• [Exercise description]
Filter the entries below, keeping only lines with the word "diode".

• [Input data]
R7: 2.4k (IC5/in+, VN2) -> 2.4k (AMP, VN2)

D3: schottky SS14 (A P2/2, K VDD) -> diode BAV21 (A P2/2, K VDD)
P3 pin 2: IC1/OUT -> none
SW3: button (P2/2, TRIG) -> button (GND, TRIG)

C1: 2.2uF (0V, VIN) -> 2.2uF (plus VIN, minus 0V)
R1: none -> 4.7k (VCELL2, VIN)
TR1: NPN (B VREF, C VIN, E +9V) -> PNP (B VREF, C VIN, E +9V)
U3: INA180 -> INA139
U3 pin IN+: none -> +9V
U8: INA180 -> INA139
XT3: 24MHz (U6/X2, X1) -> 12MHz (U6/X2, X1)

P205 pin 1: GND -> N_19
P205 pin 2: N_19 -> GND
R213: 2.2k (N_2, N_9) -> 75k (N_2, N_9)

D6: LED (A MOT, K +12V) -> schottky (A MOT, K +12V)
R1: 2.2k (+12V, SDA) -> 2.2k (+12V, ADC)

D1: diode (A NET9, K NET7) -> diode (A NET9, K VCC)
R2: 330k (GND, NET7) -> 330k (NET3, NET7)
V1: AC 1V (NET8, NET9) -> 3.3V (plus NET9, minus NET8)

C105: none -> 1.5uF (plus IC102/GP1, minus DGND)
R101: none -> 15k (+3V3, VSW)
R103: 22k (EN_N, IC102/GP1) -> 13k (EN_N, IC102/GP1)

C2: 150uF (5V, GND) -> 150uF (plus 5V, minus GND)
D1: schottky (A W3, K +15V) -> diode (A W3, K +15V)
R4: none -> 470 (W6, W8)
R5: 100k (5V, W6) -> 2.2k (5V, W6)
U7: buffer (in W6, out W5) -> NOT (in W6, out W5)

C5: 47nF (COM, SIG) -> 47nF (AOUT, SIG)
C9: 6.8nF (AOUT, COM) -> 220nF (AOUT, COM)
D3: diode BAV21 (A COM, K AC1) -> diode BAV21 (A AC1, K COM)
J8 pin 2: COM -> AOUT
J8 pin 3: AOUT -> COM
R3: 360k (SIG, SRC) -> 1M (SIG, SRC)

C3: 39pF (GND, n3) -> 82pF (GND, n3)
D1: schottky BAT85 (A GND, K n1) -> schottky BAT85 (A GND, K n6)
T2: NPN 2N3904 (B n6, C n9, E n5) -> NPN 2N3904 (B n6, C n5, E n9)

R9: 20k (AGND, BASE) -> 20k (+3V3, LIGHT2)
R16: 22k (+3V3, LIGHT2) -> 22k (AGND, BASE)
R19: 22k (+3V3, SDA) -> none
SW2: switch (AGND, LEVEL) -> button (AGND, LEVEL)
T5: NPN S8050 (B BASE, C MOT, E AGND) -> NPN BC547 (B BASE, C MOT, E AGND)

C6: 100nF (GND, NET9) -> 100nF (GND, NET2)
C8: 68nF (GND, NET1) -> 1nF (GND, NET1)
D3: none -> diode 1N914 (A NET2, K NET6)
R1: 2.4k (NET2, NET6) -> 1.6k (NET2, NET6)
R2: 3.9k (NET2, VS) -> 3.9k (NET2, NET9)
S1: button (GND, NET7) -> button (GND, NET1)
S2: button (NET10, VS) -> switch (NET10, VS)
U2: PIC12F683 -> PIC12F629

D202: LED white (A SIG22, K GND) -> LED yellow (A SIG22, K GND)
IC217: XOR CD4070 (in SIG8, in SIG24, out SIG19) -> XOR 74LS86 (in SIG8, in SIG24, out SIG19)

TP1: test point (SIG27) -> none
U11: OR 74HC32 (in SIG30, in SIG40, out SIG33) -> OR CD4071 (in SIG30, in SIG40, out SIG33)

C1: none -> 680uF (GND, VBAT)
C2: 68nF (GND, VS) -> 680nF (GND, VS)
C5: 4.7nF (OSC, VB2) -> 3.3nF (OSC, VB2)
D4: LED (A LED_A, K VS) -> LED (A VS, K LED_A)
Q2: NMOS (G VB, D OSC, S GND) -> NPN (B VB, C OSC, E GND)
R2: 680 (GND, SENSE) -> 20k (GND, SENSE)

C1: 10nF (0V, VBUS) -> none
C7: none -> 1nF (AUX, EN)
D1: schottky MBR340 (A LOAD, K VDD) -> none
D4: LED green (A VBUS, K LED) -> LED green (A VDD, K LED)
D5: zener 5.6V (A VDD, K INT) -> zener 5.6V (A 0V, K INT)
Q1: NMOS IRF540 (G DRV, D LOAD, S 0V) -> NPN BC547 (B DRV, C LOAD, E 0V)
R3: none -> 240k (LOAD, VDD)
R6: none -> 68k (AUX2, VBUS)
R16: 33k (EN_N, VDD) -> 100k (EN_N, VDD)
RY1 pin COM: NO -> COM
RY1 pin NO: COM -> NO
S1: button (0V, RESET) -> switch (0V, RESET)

• [Output below]
D3: schottky SS14 (A P2/2, K VDD) -> diode BAV21 (A P2/2, K VDD)
D1: diode (A NET9, K NET7) -> diode (A NET9, K VCC)
D1: schottky (A W3, K +15V) -> diode (A W3, K +15V)
D3: diode BAV21 (A COM, K AC1) -> diode BAV21 (A AC1, K COM)
D3: none -> diode 1N914 (A NET2, K NET6)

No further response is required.